### INPUT FOR THIS TASK
============
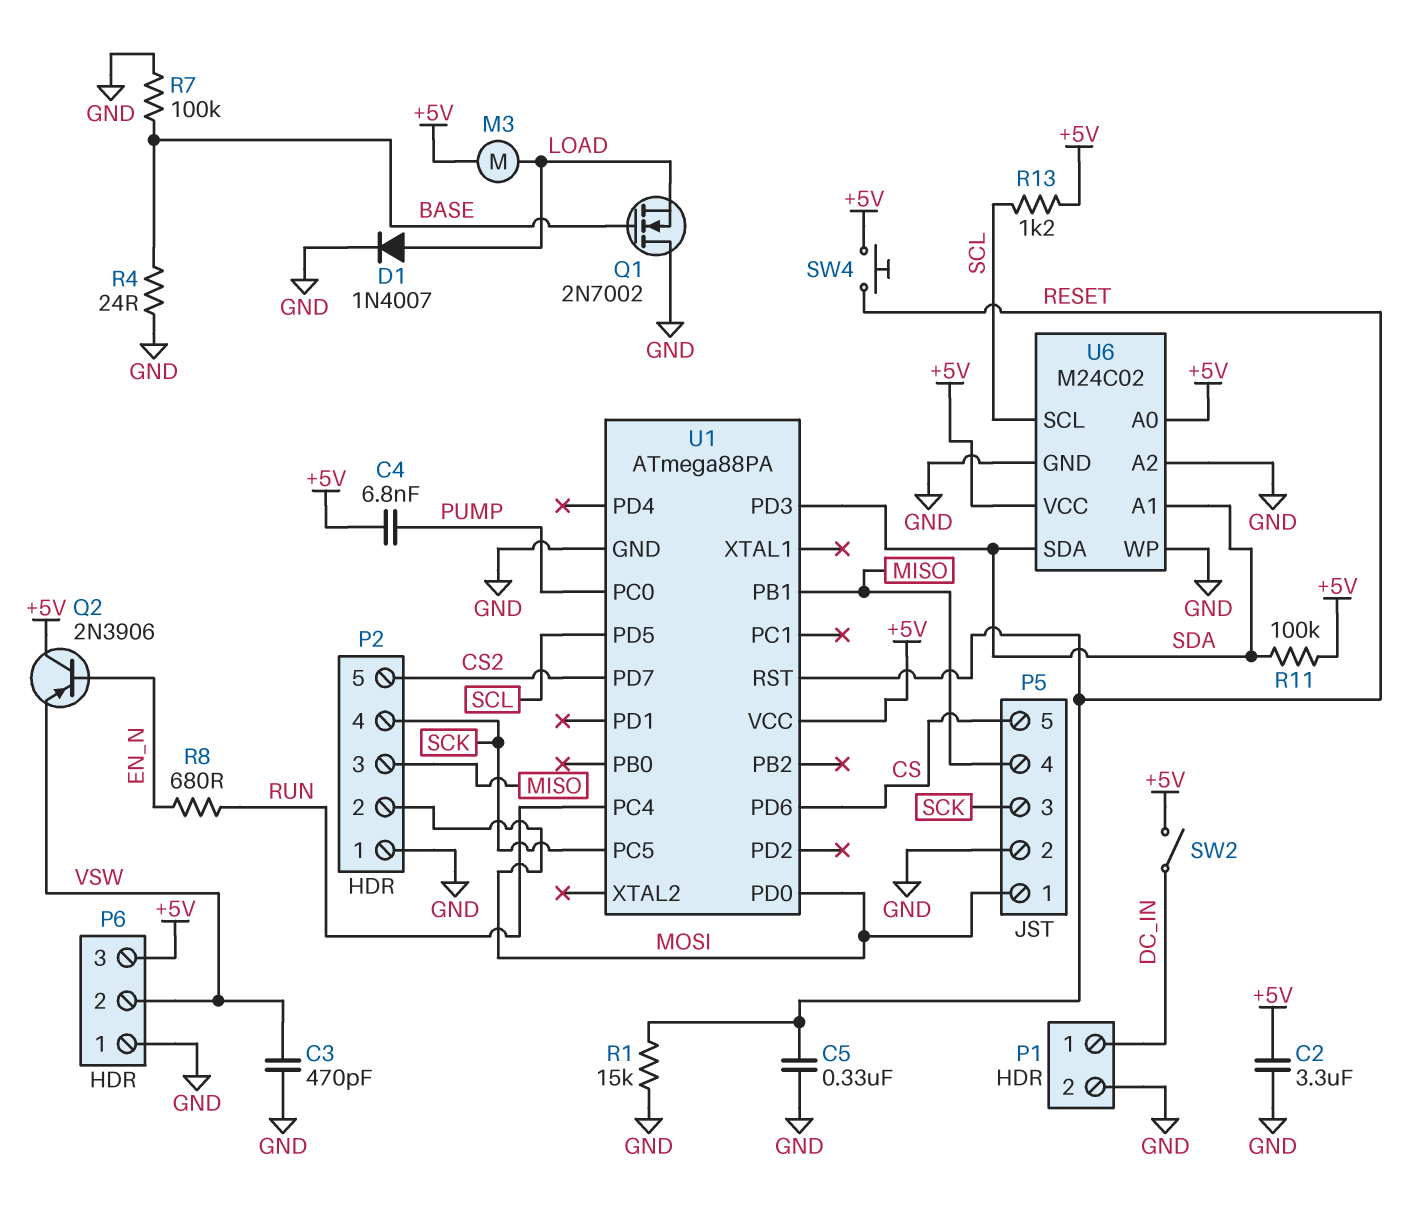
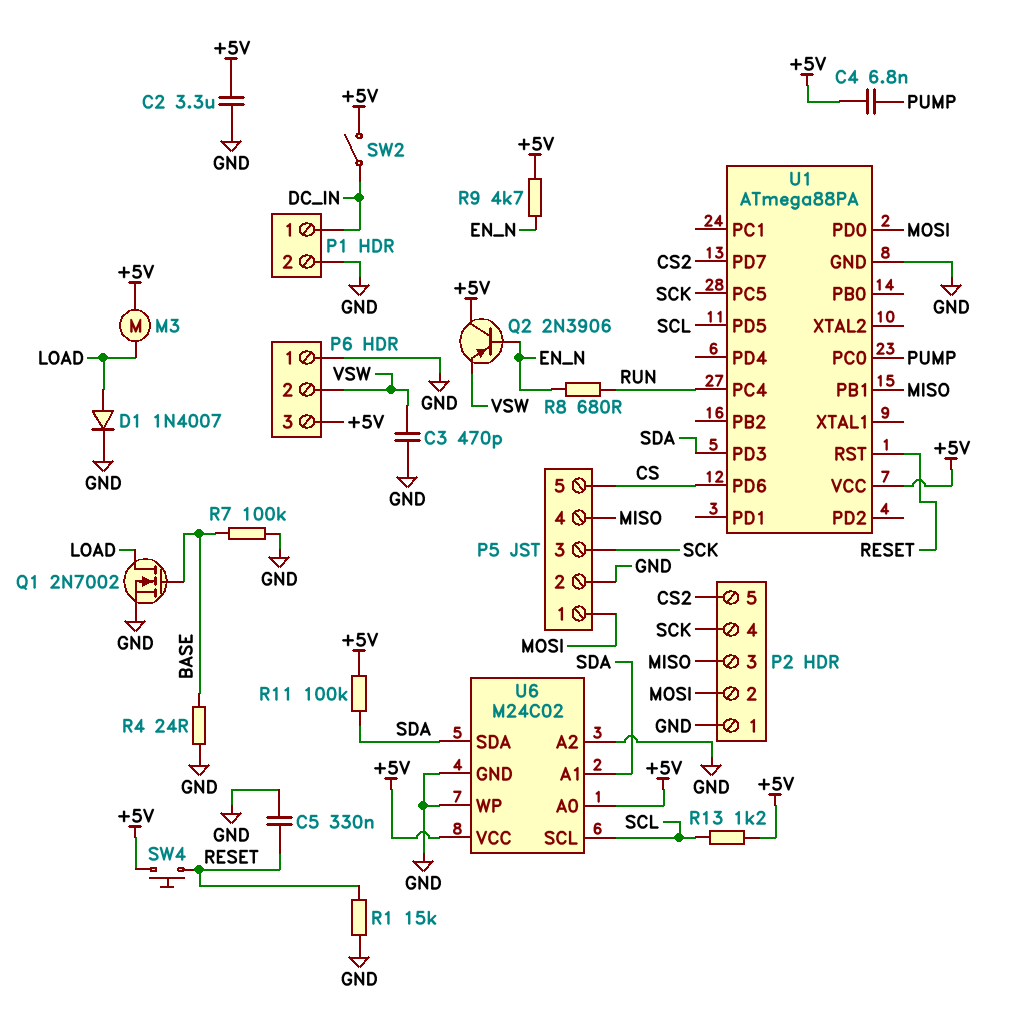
Q1: NMOS 2N7002 (G BASE, D GND, S LOAD) -> NMOS 2N7002 (G BASE, D LOAD, S GND)
R9: none -> 4.7k (+5V, EN_N)

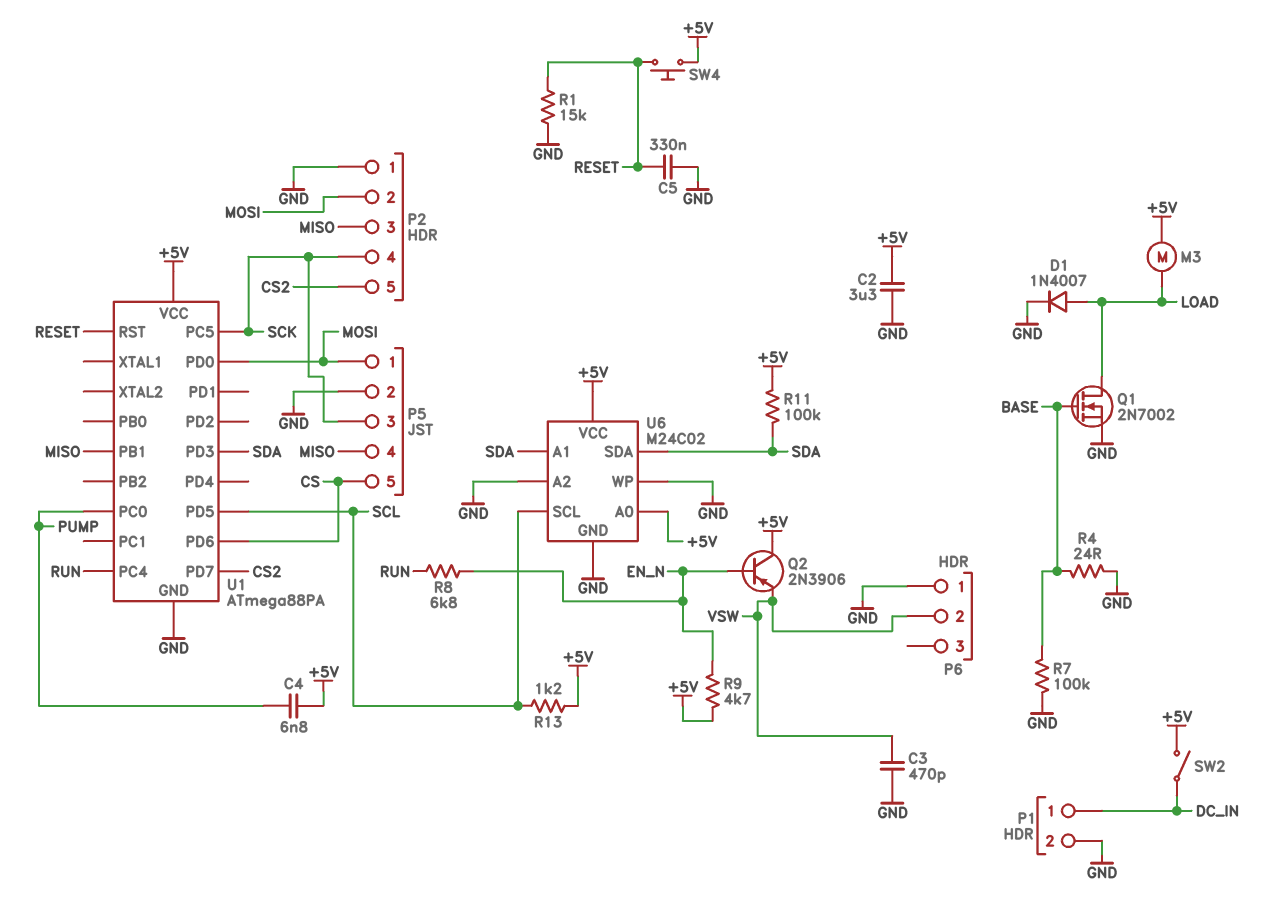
P6 pin 3: +5V -> none
R8: 680 (EN_N, RUN) -> 6.8k (EN_N, RUN)

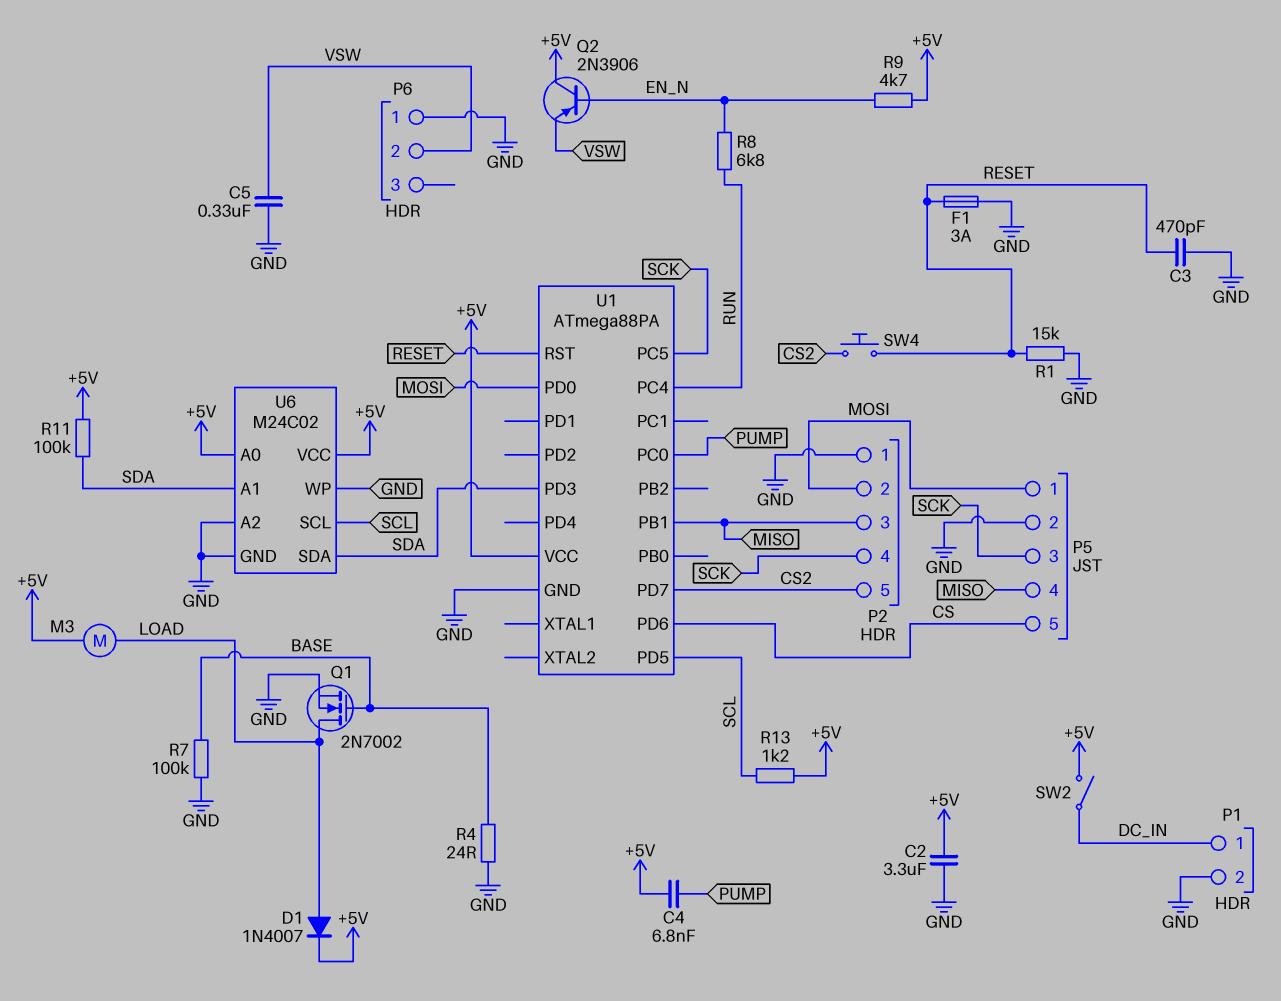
C3: 470pF (GND, VSW) -> 470pF (GND, RESET)
C5: 330nF (GND, RESET) -> 330nF (GND, VSW)
D1: diode 1N4007 (A LOAD, K GND) -> diode 1N4007 (A LOAD, K +5V)
F1: none -> 3A (GND, RESET)
SW4: button (+5V, RESET) -> button (CS2, RESET)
============
### WHAT YOU NEED TO DO
Each of the lines from the one that contains "C5: 330nF (GND, RESET) -> 330nF (GND, VSW)" through the last line of the data needs to be repeated exactly, with no others.

### EXERCISE RESPONSE
C5: 330nF (GND, RESET) -> 330nF (GND, VSW)
D1: diode 1N4007 (A LOAD, K GND) -> diode 1N4007 (A LOAD, K +5V)
F1: none -> 3A (GND, RESET)
SW4: button (+5V, RESET) -> button (CS2, RESET)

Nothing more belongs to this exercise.